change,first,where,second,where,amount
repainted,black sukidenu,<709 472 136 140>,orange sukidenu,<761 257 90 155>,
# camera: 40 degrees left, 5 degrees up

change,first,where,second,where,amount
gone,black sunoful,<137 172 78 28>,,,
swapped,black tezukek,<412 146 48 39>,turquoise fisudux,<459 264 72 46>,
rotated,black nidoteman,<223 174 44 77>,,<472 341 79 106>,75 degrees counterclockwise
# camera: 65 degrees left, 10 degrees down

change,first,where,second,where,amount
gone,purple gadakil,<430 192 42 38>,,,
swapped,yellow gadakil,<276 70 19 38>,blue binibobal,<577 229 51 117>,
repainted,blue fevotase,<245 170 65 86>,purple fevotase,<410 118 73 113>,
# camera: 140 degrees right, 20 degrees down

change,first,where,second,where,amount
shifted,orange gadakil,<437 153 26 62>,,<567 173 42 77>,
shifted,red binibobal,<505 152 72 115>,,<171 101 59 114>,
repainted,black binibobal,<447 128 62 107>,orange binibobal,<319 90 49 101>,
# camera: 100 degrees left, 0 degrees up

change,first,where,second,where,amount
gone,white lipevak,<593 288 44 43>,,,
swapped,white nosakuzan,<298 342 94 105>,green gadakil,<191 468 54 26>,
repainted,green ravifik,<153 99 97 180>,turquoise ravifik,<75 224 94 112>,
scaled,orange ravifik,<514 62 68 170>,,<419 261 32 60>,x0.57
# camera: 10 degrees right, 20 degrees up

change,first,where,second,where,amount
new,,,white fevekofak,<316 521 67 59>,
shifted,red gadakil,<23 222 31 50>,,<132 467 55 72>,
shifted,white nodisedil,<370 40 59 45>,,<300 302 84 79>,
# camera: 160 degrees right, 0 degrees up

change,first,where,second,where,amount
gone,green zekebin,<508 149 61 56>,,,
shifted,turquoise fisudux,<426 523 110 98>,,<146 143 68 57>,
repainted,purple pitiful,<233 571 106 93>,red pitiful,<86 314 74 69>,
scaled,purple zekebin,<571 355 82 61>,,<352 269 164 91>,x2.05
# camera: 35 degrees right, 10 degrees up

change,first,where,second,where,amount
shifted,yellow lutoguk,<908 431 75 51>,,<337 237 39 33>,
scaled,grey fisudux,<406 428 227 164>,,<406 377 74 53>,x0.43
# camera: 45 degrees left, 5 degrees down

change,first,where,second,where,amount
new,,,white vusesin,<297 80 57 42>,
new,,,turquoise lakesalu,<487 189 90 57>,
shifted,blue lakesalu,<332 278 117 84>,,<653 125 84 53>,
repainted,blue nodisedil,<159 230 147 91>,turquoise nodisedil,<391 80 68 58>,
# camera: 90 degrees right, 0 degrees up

+ + +

Description of the task. Reproduce the whole listing above exactly.

Task solution.
change,first,where,second,where,amount
repainted,black sukidenu,<709 472 136 140>,orange sukidenu,<761 257 90 155>,
# camera: 40 degrees left, 5 degrees up

change,first,where,second,where,amount
gone,black sunoful,<137 172 78 28>,,,
swapped,black tezukek,<412 146 48 39>,turquoise fisudux,<459 264 72 46>,
rotated,black nidoteman,<223 174 44 77>,,<472 341 79 106>,75 degrees counterclockwise
# camera: 65 degrees left, 10 degrees down

change,first,where,second,where,amount
gone,purple gadakil,<430 192 42 38>,,,
swapped,yellow gadakil,<276 70 19 38>,blue binibobal,<577 229 51 117>,
repainted,blue fevotase,<245 170 65 86>,purple fevotase,<410 118 73 113>,
# camera: 140 degrees right, 20 degrees down

change,first,where,second,where,amount
shifted,orange gadakil,<437 153 26 62>,,<567 173 42 77>,
shifted,red binibobal,<505 152 72 115>,,<171 101 59 114>,
repainted,black binibobal,<447 128 62 107>,orange binibobal,<319 90 49 101>,
# camera: 100 degrees left, 0 degrees up

change,first,where,second,where,amount
gone,white lipevak,<593 288 44 43>,,,
swapped,white nosakuzan,<298 342 94 105>,green gadakil,<191 468 54 26>,
repainted,green ravifik,<153 99 97 180>,turquoise ravifik,<75 224 94 112>,
scaled,orange ravifik,<514 62 68 170>,,<419 261 32 60>,x0.57
# camera: 10 degrees right, 20 degrees up

change,first,where,second,where,amount
new,,,white fevekofak,<316 521 67 59>,
shifted,red gadakil,<23 222 31 50>,,<132 467 55 72>,
shifted,white nodisedil,<370 40 59 45>,,<300 302 84 79>,
# camera: 160 degrees right, 0 degrees up

change,first,where,second,where,amount
gone,green zekebin,<508 149 61 56>,,,
shifted,turquoise fisudux,<426 523 110 98>,,<146 143 68 57>,
repainted,purple pitiful,<233 571 106 93>,red pitiful,<86 314 74 69>,
scaled,purple zekebin,<571 355 82 61>,,<352 269 164 91>,x2.05
# camera: 35 degrees right, 10 degrees up

change,first,where,second,where,amount
shifted,yellow lutoguk,<908 431 75 51>,,<337 237 39 33>,
scaled,grey fisudux,<406 428 227 164>,,<406 377 74 53>,x0.43
# camera: 45 degrees left, 5 degrees down

change,first,where,second,where,amount
new,,,white vusesin,<297 80 57 42>,
new,,,turquoise lakesalu,<487 189 90 57>,
shifted,blue lakesalu,<332 278 117 84>,,<653 125 84 53>,
repainted,blue nodisedil,<159 230 147 91>,turquoise nodisedil,<391 80 68 58>,
# camera: 90 degrees right, 0 degrees up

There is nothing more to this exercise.